◆ What to produce
From the records that follow, return exactly the lines beginning at the one that contains "camera: 45 degrees right, 0 degrees up" and ending at the one that contains "purple camera [213,285,305,362] ->", pictures left out.

┌─ Extracted data

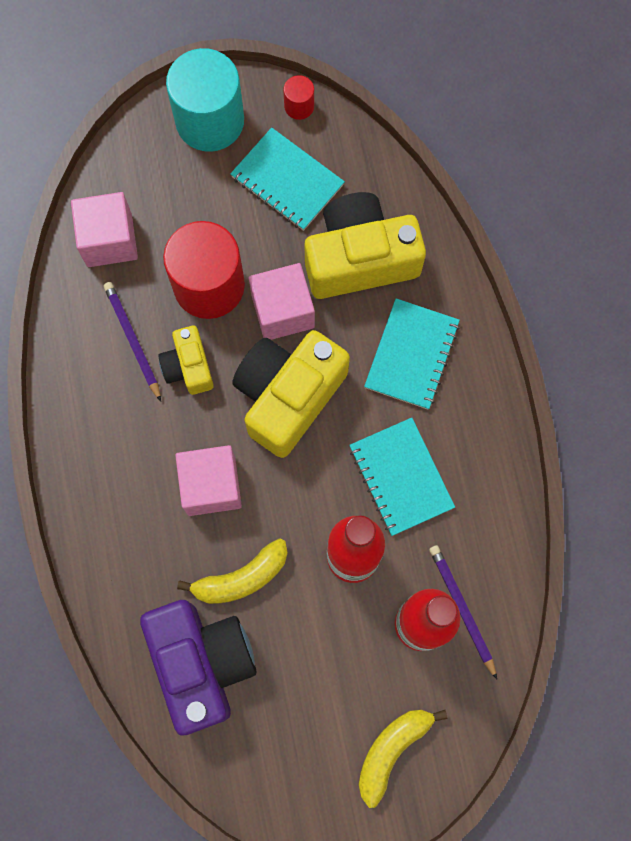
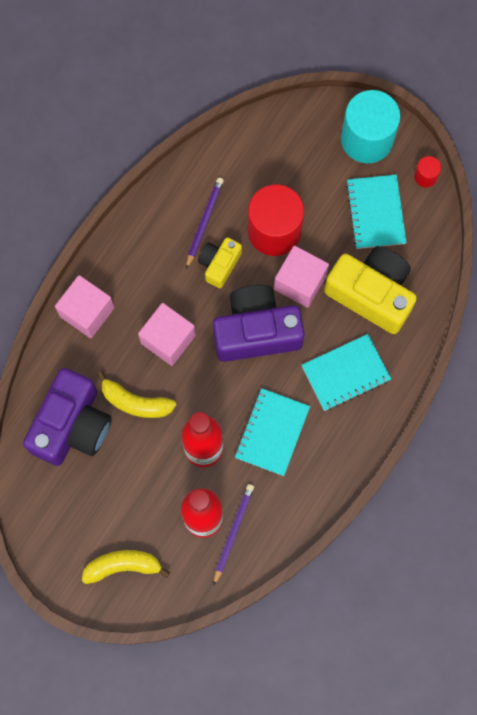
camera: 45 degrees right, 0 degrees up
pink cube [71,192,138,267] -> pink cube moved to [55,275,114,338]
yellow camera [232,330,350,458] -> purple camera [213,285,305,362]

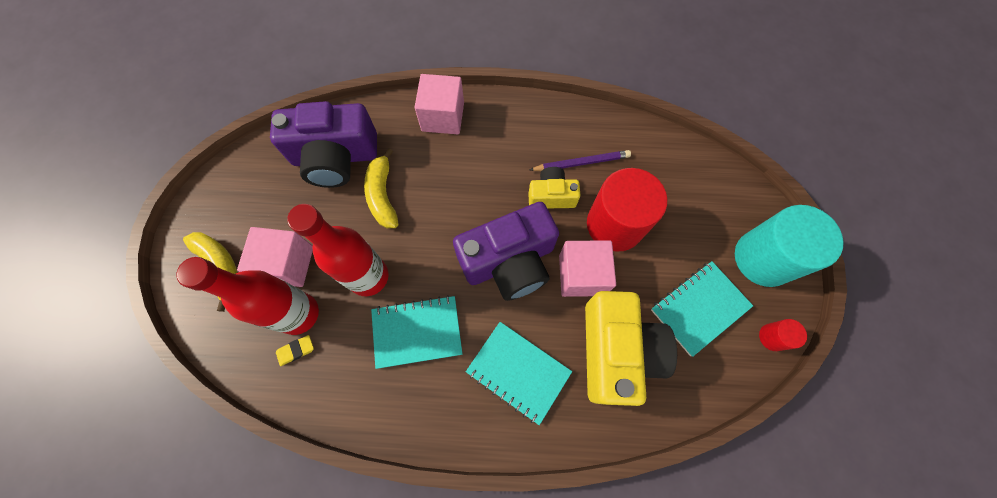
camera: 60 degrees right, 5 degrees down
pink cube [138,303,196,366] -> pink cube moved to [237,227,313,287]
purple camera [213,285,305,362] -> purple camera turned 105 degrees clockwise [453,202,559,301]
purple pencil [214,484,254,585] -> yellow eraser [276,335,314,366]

└─
┌─ Extracted data

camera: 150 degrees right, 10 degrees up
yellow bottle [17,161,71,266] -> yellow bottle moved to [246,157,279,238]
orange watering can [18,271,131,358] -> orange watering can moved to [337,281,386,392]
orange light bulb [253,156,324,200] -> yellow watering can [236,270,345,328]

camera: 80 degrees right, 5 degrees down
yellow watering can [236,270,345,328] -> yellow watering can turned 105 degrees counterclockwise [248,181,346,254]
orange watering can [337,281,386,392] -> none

└─
┌─ Extracted data

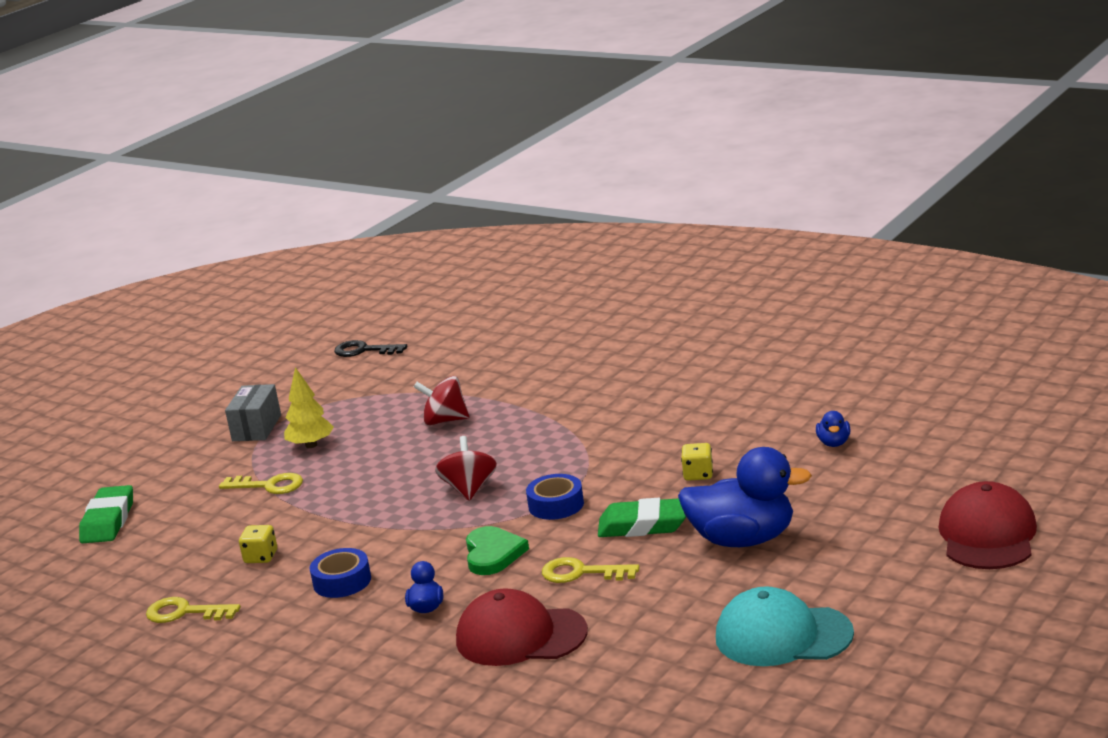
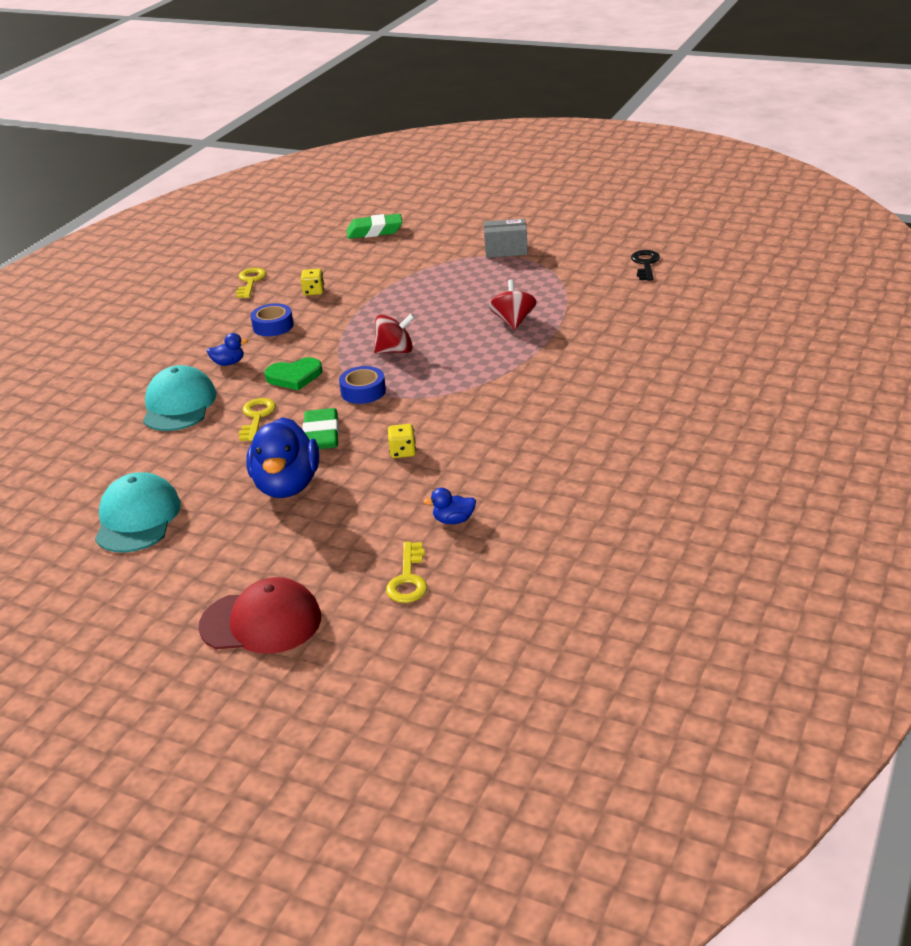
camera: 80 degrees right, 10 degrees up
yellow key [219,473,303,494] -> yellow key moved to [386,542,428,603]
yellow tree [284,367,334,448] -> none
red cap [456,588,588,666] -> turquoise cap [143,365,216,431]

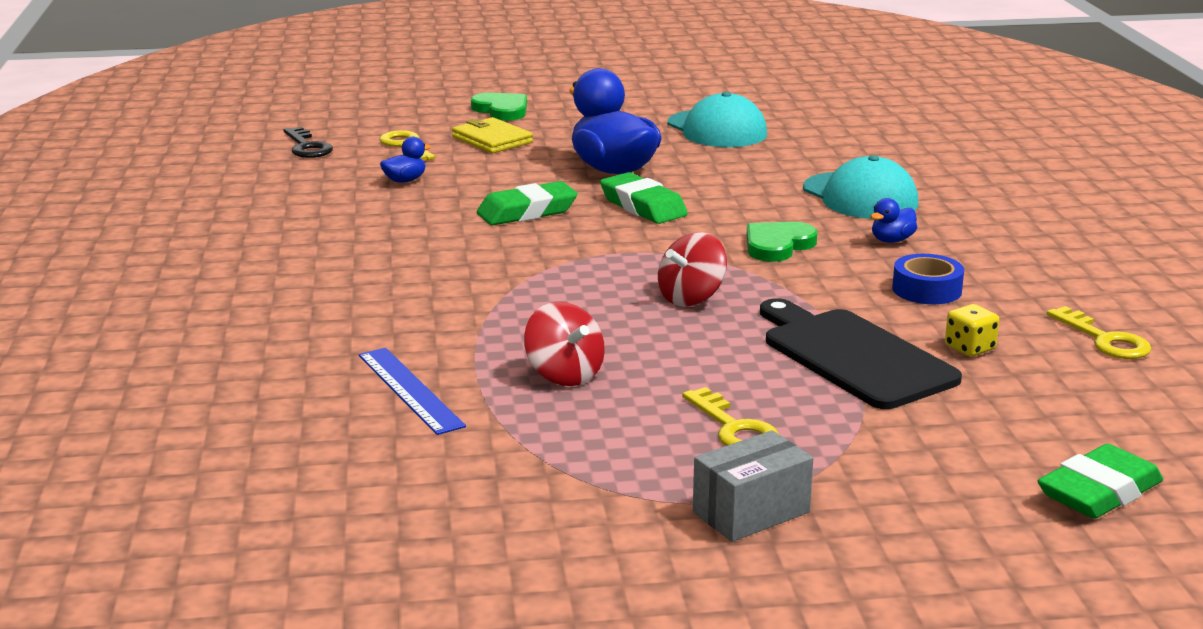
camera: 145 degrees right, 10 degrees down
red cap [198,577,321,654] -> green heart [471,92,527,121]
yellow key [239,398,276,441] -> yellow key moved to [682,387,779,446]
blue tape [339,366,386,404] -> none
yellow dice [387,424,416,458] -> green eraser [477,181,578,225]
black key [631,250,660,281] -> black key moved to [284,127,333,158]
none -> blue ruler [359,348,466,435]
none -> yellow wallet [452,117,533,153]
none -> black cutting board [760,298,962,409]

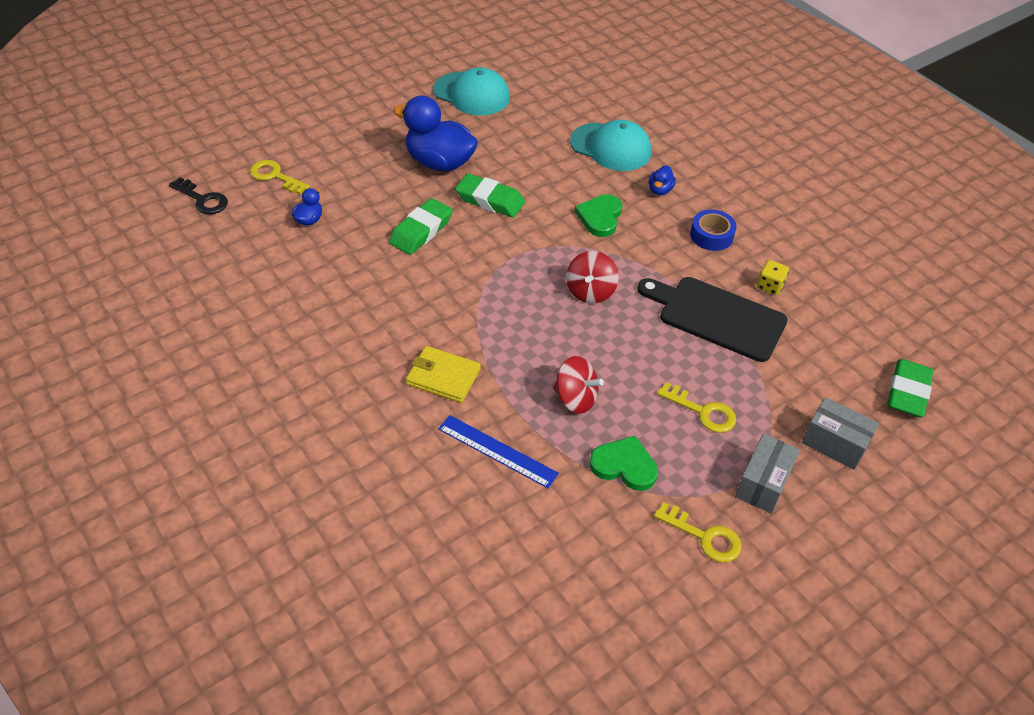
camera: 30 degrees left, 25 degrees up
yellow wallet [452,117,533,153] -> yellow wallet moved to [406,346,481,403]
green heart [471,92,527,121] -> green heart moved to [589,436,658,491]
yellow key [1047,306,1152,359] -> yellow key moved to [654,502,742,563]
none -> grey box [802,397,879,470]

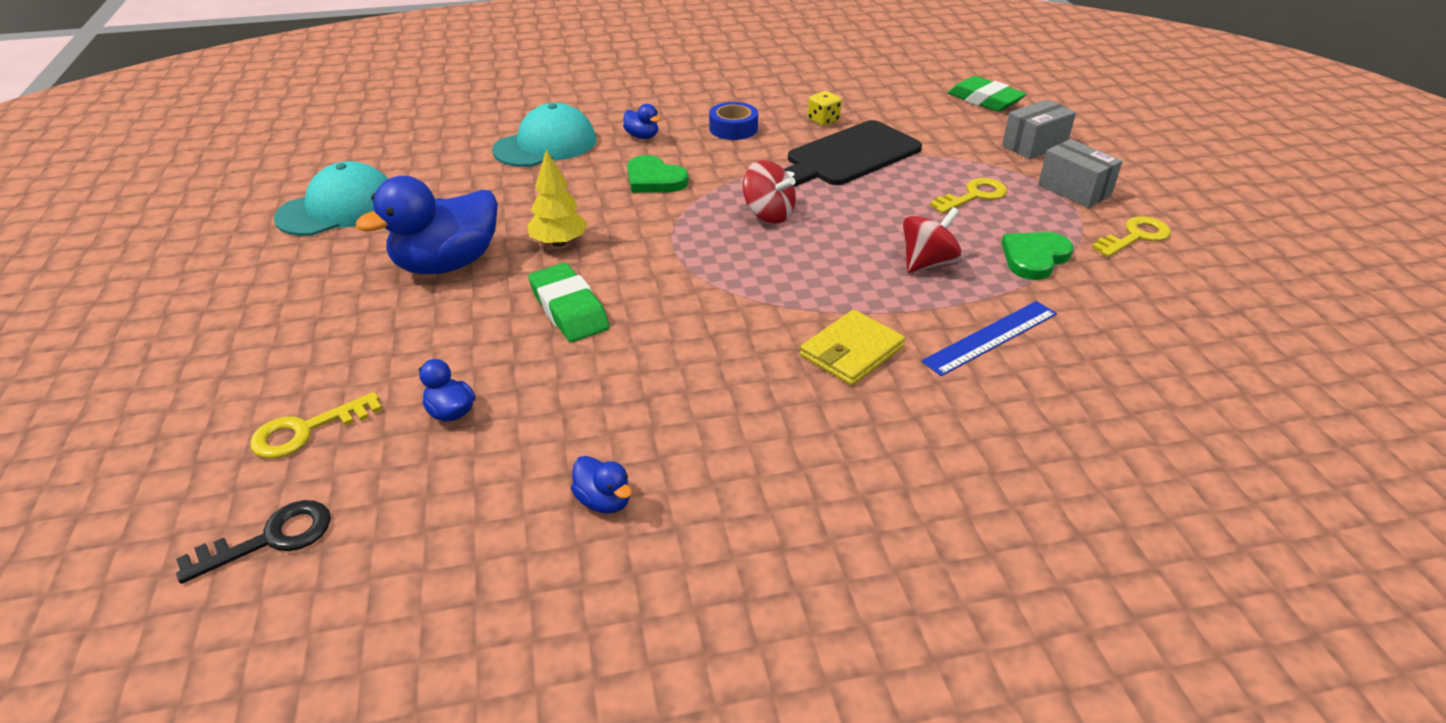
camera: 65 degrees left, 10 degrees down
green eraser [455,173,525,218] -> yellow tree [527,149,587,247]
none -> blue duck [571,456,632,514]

└─

◆ The answer
camera: 45 degrees right, 0 degrees up
pink cube [71,192,138,267] -> pink cube moved to [55,275,114,338]
yellow camera [232,330,350,458] -> purple camera [213,285,305,362]

camera: 60 degrees right, 5 degrees down
pink cube [138,303,196,366] -> pink cube moved to [237,227,313,287]
purple camera [213,285,305,362] -> purple camera turned 105 degrees clockwise [453,202,559,301]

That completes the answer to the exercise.